[RECORDS FOR THIS TASK]:
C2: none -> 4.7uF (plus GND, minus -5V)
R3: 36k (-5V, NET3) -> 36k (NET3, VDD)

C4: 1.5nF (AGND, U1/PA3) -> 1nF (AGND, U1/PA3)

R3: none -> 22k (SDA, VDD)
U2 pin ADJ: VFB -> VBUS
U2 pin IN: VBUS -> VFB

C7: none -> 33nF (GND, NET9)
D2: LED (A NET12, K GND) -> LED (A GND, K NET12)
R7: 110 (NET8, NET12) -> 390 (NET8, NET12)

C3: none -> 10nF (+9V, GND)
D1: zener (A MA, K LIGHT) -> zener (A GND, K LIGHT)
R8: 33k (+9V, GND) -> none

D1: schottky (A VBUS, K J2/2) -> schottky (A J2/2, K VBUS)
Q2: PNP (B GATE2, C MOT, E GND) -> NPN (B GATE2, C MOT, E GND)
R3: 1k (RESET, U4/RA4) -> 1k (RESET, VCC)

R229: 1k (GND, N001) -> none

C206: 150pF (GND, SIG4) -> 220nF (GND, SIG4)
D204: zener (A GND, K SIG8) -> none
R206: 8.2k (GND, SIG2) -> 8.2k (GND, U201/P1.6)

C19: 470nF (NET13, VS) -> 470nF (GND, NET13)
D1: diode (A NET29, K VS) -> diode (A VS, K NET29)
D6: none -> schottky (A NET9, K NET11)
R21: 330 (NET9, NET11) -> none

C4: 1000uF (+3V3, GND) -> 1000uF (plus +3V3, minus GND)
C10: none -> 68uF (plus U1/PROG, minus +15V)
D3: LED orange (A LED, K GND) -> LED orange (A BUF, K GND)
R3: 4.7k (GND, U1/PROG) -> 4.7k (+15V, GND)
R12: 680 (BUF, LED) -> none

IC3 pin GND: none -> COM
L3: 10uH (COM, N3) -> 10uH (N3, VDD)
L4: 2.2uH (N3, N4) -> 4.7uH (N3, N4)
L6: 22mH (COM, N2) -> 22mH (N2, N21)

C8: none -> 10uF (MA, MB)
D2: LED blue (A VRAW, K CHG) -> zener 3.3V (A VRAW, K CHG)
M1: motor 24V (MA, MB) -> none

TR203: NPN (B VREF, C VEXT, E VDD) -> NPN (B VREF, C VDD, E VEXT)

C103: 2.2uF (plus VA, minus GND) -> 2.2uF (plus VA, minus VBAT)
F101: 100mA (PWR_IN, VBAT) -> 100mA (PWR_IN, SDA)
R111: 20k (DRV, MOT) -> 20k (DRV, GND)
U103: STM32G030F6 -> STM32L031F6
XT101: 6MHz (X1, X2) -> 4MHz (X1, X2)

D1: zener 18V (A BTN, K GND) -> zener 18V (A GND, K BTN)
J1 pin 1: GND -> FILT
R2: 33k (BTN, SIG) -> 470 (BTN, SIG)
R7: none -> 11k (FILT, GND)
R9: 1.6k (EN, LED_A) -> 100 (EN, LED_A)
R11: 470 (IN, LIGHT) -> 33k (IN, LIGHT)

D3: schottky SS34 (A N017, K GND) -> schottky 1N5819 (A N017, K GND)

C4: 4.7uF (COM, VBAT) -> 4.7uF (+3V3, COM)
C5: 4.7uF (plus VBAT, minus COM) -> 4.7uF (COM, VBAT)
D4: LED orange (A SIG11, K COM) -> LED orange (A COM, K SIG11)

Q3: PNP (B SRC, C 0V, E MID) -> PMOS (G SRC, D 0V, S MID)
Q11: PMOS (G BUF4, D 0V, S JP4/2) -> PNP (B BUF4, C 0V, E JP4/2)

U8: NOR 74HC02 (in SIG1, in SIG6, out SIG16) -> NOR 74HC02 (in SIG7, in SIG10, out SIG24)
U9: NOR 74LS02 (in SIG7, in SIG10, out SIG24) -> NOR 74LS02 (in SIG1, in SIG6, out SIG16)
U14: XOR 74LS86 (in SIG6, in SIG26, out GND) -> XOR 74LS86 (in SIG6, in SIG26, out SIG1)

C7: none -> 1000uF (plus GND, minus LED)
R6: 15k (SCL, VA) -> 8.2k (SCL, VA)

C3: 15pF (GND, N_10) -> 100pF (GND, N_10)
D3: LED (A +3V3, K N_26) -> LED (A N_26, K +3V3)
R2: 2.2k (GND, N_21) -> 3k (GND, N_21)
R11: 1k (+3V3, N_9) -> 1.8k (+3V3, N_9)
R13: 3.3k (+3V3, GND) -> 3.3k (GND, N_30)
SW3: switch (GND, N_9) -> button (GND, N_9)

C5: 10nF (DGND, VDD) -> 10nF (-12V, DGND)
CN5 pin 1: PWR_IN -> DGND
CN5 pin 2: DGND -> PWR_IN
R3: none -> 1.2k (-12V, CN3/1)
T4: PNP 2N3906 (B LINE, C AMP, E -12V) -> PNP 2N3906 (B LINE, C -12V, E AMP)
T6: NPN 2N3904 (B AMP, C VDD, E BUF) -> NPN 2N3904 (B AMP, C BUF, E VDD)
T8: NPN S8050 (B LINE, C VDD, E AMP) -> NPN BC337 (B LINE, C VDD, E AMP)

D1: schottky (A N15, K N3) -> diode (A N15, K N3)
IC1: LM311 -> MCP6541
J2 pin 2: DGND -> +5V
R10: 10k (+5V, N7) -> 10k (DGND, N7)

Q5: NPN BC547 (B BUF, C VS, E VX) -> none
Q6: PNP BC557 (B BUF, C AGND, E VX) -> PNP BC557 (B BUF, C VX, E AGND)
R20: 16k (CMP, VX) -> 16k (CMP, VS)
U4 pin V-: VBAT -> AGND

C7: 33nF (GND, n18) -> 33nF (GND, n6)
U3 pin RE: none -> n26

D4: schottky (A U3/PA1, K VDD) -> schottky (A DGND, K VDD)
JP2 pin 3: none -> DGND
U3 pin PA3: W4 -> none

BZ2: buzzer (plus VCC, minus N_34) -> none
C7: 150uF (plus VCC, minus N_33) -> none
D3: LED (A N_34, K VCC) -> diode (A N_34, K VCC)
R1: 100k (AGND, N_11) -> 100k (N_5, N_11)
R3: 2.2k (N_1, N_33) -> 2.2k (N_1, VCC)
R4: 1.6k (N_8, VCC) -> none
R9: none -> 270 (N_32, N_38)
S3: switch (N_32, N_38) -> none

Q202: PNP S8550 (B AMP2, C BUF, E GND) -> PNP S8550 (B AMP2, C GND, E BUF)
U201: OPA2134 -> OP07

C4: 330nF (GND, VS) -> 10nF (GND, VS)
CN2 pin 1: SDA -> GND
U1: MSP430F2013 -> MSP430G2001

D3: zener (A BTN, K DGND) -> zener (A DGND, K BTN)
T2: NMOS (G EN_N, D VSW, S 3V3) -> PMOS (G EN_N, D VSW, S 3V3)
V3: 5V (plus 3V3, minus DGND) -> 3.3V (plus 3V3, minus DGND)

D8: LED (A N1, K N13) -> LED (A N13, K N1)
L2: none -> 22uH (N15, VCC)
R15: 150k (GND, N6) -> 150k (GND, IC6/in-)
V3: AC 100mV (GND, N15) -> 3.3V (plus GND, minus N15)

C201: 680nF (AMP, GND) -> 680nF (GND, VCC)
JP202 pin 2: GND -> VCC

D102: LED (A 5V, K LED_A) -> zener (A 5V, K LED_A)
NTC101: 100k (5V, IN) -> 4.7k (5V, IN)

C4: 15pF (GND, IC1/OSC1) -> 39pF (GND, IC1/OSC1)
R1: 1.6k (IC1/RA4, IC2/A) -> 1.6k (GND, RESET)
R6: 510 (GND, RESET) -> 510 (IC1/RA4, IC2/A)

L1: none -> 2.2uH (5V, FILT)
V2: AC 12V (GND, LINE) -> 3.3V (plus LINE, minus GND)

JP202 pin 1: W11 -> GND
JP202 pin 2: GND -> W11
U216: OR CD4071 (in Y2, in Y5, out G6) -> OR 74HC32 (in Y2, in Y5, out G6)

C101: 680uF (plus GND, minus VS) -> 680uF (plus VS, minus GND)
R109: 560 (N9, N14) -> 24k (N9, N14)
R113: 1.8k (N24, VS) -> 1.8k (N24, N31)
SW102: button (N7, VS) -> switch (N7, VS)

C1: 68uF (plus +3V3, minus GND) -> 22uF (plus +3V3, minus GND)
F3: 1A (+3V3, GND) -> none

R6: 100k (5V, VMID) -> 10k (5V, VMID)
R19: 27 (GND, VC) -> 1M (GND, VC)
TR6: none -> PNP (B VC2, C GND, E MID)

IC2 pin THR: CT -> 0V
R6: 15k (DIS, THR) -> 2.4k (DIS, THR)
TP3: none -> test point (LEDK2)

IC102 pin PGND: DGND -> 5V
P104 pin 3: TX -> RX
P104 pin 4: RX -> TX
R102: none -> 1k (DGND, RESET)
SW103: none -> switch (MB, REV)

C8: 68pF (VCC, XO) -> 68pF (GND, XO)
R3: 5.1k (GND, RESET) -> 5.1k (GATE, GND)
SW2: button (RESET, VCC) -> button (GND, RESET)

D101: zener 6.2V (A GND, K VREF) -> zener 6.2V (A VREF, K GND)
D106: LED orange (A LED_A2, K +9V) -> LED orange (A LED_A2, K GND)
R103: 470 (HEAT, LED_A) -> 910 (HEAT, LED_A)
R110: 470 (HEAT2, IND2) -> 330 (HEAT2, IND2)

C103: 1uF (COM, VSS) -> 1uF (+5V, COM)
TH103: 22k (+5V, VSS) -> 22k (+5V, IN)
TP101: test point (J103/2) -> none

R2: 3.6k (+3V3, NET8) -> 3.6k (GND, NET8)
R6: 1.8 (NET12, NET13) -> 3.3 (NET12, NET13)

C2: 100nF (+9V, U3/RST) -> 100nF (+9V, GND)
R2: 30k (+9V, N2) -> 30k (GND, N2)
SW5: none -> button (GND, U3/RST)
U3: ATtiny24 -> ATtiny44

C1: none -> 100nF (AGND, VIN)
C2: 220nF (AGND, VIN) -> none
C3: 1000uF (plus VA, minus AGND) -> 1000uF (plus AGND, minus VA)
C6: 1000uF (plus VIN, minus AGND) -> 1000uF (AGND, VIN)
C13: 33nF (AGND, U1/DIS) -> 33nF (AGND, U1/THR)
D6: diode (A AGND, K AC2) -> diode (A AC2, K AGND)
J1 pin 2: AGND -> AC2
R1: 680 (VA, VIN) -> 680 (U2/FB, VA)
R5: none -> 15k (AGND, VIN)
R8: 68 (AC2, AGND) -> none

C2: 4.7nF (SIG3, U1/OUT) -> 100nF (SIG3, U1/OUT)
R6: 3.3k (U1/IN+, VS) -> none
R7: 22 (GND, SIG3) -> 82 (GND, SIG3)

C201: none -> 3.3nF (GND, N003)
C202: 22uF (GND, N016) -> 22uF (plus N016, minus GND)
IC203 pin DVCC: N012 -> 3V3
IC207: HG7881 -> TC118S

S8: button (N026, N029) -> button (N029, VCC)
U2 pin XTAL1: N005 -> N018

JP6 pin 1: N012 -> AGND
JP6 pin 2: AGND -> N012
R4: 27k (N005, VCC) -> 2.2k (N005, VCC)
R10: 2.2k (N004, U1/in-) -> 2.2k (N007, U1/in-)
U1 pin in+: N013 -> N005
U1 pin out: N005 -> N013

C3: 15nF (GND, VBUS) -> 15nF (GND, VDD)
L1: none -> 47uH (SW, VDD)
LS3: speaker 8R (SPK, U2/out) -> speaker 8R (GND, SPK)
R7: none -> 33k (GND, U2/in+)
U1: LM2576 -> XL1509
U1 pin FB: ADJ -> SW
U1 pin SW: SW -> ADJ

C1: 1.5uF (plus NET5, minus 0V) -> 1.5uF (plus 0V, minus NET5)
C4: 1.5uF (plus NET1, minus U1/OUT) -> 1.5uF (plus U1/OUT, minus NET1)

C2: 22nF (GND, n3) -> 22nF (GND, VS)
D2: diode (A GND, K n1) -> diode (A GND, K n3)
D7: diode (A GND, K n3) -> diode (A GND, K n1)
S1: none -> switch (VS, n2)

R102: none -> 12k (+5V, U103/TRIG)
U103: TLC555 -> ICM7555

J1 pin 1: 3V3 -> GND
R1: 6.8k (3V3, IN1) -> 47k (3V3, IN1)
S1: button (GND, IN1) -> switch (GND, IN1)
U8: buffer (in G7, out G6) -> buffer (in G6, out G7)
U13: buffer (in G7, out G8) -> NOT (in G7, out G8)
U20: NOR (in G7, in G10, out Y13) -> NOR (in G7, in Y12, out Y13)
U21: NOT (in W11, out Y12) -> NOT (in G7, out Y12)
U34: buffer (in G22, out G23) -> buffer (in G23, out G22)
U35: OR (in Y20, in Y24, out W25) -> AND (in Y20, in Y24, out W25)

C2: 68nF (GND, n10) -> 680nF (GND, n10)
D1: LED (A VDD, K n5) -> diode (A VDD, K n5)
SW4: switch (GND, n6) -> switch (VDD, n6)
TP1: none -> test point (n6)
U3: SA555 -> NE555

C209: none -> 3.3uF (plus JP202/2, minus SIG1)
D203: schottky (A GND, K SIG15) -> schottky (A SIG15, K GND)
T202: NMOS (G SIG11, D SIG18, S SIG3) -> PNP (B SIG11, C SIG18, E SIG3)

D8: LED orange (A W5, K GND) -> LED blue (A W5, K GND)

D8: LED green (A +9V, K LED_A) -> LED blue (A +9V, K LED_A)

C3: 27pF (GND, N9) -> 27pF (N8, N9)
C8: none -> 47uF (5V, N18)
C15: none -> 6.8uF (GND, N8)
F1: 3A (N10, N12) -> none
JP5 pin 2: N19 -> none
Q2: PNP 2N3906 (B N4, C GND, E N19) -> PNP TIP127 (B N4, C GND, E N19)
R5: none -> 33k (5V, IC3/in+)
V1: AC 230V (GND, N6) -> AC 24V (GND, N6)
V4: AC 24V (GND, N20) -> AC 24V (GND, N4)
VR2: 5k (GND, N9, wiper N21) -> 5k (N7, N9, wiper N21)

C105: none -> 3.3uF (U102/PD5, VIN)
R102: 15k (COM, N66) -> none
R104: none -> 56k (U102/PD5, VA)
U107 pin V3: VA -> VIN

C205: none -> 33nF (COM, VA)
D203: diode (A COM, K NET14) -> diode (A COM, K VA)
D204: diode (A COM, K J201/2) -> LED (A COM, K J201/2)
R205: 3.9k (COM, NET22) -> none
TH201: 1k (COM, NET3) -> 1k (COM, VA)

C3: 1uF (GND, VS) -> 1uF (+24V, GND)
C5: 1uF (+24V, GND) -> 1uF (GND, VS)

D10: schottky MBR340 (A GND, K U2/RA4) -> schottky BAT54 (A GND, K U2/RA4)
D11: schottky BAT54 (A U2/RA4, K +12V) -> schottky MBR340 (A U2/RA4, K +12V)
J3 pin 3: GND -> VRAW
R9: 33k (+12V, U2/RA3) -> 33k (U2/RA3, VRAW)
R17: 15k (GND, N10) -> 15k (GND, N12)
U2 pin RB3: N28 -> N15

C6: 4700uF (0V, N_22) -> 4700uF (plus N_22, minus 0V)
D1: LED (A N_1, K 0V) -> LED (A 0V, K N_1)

[WHAT THE TASK ASKS]:
Beginning with the line that contains "S1: button (GND, IN1) -> switch (GND, IN1)", set down every line through the end of the data without change.

[WRITTEN ANSWER]:
S1: button (GND, IN1) -> switch (GND, IN1)
U8: buffer (in G7, out G6) -> buffer (in G6, out G7)
U13: buffer (in G7, out G8) -> NOT (in G7, out G8)
U20: NOR (in G7, in G10, out Y13) -> NOR (in G7, in Y12, out Y13)
U21: NOT (in W11, out Y12) -> NOT (in G7, out Y12)
U34: buffer (in G22, out G23) -> buffer (in G23, out G22)
U35: OR (in Y20, in Y24, out W25) -> AND (in Y20, in Y24, out W25)

C2: 68nF (GND, n10) -> 680nF (GND, n10)
D1: LED (A VDD, K n5) -> diode (A VDD, K n5)
SW4: switch (GND, n6) -> switch (VDD, n6)
TP1: none -> test point (n6)
U3: SA555 -> NE555

C209: none -> 3.3uF (plus JP202/2, minus SIG1)
D203: schottky (A GND, K SIG15) -> schottky (A SIG15, K GND)
T202: NMOS (G SIG11, D SIG18, S SIG3) -> PNP (B SIG11, C SIG18, E SIG3)

D8: LED orange (A W5, K GND) -> LED blue (A W5, K GND)

D8: LED green (A +9V, K LED_A) -> LED blue (A +9V, K LED_A)

C3: 27pF (GND, N9) -> 27pF (N8, N9)
C8: none -> 47uF (5V, N18)
C15: none -> 6.8uF (GND, N8)
F1: 3A (N10, N12) -> none
JP5 pin 2: N19 -> none
Q2: PNP 2N3906 (B N4, C GND, E N19) -> PNP TIP127 (B N4, C GND, E N19)
R5: none -> 33k (5V, IC3/in+)
V1: AC 230V (GND, N6) -> AC 24V (GND, N6)
V4: AC 24V (GND, N20) -> AC 24V (GND, N4)
VR2: 5k (GND, N9, wiper N21) -> 5k (N7, N9, wiper N21)

C105: none -> 3.3uF (U102/PD5, VIN)
R102: 15k (COM, N66) -> none
R104: none -> 56k (U102/PD5, VA)
U107 pin V3: VA -> VIN

C205: none -> 33nF (COM, VA)
D203: diode (A COM, K NET14) -> diode (A COM, K VA)
D204: diode (A COM, K J201/2) -> LED (A COM, K J201/2)
R205: 3.9k (COM, NET22) -> none
TH201: 1k (COM, NET3) -> 1k (COM, VA)

C3: 1uF (GND, VS) -> 1uF (+24V, GND)
C5: 1uF (+24V, GND) -> 1uF (GND, VS)

D10: schottky MBR340 (A GND, K U2/RA4) -> schottky BAT54 (A GND, K U2/RA4)
D11: schottky BAT54 (A U2/RA4, K +12V) -> schottky MBR340 (A U2/RA4, K +12V)
J3 pin 3: GND -> VRAW
R9: 33k (+12V, U2/RA3) -> 33k (U2/RA3, VRAW)
R17: 15k (GND, N10) -> 15k (GND, N12)
U2 pin RB3: N28 -> N15

C6: 4700uF (0V, N_22) -> 4700uF (plus N_22, minus 0V)
D1: LED (A N_1, K 0V) -> LED (A 0V, K N_1)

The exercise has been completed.